→ THE PROBLEM:
Search the listing below for the word "AGND" and copy each line that holds it.

→ RECORDS FOR THE TASK:

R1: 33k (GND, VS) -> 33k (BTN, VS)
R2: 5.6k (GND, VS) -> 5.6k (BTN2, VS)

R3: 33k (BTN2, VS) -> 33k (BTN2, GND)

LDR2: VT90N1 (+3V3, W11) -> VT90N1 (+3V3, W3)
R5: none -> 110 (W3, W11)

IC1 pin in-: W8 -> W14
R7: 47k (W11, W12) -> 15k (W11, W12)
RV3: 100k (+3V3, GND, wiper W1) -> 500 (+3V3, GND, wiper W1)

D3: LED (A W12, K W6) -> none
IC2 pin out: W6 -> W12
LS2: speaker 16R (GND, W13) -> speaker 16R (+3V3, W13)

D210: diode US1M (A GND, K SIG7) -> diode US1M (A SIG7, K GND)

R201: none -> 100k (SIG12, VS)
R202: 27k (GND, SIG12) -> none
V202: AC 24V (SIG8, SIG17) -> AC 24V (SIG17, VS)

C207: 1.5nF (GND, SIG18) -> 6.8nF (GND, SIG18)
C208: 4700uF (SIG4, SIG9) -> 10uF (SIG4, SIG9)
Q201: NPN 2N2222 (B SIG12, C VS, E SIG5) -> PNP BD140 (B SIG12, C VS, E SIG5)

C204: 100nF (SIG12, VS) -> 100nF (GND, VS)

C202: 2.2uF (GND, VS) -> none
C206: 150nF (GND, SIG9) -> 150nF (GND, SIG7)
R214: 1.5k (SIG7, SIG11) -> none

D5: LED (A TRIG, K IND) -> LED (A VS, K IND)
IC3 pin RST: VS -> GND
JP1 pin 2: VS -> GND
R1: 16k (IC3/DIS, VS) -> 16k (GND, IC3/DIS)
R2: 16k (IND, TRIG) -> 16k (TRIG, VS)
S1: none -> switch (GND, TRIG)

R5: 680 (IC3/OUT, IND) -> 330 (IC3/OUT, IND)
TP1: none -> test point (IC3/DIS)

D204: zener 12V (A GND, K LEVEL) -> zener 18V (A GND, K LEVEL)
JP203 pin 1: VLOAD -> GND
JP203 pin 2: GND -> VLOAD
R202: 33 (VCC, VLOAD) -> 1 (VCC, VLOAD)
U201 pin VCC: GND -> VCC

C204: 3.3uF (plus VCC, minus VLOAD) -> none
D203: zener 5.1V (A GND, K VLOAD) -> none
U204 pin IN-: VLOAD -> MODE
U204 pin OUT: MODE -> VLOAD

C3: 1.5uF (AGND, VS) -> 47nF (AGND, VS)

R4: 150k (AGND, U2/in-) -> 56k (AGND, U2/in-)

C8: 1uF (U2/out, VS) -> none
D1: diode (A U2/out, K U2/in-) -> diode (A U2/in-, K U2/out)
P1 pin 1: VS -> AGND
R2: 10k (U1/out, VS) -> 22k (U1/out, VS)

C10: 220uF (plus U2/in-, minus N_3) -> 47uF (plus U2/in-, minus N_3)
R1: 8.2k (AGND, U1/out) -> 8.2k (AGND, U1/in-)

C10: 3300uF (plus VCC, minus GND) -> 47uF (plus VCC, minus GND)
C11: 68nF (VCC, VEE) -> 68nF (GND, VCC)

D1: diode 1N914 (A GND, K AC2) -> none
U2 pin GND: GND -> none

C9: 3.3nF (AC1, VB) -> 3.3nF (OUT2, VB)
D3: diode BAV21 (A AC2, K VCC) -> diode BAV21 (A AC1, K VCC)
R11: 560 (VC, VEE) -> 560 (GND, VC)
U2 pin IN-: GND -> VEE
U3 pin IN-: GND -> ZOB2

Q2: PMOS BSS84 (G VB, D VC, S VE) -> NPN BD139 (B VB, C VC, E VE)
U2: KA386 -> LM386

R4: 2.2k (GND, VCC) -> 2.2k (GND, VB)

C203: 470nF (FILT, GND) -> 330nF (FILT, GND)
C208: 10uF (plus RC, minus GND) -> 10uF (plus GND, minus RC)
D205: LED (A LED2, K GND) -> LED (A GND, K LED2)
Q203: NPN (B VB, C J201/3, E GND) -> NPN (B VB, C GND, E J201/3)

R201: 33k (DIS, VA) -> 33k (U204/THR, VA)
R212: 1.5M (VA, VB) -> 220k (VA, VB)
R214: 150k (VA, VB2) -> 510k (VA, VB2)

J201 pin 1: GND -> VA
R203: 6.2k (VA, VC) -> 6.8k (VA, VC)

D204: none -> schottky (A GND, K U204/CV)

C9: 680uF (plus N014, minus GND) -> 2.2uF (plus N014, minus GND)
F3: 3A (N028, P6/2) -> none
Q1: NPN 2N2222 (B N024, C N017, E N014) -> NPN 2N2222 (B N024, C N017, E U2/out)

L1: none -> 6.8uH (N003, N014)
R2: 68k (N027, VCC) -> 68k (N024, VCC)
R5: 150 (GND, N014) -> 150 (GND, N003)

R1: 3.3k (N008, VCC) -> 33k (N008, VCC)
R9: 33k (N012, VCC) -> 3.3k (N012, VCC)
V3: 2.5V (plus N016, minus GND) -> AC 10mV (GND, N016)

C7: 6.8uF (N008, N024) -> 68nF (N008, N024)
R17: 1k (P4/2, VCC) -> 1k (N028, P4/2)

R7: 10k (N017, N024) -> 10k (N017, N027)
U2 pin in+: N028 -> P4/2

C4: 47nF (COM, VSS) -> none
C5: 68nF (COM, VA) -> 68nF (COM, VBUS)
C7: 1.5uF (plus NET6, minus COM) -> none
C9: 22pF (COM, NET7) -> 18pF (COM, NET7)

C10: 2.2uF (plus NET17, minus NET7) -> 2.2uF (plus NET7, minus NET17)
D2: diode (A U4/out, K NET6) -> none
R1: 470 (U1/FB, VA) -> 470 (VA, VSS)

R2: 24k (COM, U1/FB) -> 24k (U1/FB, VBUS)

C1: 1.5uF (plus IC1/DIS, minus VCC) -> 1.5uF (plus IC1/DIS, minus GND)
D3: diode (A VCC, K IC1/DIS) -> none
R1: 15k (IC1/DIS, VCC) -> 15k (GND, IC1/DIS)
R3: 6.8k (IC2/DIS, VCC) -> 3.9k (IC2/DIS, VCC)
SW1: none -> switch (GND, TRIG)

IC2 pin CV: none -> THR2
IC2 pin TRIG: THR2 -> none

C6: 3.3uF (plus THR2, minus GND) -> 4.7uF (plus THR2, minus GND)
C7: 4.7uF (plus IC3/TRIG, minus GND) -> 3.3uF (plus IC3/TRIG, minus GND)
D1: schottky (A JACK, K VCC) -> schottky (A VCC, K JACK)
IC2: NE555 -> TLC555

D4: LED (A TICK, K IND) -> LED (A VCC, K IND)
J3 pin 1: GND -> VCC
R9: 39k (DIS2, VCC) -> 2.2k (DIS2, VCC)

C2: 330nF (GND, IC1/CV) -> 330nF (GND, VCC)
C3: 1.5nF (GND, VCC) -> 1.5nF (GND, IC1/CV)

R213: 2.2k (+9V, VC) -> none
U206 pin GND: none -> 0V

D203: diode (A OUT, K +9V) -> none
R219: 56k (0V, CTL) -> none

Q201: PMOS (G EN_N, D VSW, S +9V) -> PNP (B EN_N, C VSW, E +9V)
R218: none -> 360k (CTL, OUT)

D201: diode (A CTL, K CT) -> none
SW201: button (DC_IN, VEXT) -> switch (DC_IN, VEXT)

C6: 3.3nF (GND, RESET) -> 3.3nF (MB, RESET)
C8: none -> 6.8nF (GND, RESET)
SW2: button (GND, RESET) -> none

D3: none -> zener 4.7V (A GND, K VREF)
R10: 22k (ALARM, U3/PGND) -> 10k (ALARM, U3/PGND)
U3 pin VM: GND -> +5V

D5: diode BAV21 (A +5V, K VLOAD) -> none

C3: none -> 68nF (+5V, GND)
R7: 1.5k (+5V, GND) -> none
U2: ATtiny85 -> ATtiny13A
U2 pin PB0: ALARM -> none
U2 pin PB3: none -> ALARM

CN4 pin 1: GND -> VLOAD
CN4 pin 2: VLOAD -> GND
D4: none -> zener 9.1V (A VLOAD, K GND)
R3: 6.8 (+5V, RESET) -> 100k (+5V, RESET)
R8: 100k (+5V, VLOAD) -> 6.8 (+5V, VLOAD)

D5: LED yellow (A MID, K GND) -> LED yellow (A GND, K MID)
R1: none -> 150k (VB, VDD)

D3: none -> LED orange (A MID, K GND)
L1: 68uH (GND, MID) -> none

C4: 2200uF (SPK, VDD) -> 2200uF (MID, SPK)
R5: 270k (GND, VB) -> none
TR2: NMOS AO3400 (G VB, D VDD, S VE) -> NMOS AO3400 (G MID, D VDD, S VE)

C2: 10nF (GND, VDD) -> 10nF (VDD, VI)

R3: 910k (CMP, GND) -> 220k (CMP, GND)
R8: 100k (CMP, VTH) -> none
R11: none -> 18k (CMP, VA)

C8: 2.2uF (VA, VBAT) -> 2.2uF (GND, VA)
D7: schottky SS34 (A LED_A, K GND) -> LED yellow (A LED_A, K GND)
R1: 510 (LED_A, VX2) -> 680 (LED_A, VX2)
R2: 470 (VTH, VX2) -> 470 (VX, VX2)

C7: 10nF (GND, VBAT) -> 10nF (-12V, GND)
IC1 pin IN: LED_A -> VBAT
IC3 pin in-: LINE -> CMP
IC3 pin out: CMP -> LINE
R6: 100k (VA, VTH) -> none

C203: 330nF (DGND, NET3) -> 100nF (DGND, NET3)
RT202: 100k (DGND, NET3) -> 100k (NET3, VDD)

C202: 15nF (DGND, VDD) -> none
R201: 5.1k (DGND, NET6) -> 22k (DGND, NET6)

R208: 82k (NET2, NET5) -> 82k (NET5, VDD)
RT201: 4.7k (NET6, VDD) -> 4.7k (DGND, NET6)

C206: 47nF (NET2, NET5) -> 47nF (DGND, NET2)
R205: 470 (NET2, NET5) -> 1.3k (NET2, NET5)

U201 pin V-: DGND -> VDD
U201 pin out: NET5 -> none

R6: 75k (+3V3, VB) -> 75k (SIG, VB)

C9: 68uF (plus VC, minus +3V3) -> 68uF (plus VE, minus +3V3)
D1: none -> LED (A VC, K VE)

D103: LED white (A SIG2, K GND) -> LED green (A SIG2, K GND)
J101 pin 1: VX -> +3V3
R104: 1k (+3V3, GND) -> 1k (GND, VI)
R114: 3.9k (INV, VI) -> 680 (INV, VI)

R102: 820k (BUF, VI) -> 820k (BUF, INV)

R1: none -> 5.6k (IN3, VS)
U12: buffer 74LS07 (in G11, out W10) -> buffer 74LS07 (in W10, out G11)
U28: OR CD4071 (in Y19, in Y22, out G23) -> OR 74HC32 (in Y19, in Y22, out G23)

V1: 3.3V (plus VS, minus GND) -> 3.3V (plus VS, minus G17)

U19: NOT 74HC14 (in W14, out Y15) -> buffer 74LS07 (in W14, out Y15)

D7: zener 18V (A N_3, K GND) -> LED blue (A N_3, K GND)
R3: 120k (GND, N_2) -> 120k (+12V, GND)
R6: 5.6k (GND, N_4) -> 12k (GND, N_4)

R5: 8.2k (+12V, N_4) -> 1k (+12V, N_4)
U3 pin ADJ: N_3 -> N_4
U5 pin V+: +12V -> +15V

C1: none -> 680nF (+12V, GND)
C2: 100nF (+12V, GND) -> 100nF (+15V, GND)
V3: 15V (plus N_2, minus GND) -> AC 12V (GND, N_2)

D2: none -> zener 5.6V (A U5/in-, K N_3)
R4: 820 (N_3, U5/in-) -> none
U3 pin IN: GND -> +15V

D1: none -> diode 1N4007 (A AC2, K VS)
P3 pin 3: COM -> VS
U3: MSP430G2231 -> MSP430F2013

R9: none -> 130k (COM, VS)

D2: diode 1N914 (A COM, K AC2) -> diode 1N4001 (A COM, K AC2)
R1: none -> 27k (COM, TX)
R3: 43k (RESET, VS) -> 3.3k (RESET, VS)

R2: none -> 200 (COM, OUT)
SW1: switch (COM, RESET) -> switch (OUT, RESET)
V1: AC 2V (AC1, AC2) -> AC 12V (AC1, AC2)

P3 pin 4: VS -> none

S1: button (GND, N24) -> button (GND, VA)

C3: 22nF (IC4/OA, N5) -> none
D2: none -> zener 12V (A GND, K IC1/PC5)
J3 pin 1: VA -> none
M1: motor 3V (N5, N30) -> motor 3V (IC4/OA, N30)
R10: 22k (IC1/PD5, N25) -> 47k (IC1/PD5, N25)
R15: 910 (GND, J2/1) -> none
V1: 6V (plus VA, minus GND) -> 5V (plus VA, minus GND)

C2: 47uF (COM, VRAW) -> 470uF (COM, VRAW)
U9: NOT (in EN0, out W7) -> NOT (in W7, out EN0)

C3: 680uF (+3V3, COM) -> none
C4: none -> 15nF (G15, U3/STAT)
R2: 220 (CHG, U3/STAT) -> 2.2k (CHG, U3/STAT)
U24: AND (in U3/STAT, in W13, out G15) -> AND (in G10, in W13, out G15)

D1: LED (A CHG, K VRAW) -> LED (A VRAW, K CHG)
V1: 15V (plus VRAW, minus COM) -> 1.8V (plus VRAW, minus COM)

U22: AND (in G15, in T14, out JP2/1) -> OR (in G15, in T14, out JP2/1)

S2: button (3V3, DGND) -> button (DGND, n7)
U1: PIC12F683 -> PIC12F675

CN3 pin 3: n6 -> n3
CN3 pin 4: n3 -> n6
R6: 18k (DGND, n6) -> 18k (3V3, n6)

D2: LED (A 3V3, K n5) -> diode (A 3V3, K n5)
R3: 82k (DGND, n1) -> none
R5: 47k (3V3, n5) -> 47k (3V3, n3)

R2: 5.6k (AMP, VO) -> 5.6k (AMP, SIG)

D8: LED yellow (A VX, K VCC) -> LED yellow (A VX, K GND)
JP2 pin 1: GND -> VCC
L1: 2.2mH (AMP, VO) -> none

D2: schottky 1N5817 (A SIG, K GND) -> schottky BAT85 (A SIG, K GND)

→ EXERCISE ANSWER:
C3: 1.5uF (AGND, VS) -> 47nF (AGND, VS)
R4: 150k (AGND, U2/in-) -> 56k (AGND, U2/in-)
P1 pin 1: VS -> AGND
R1: 8.2k (AGND, U1/out) -> 8.2k (AGND, U1/in-)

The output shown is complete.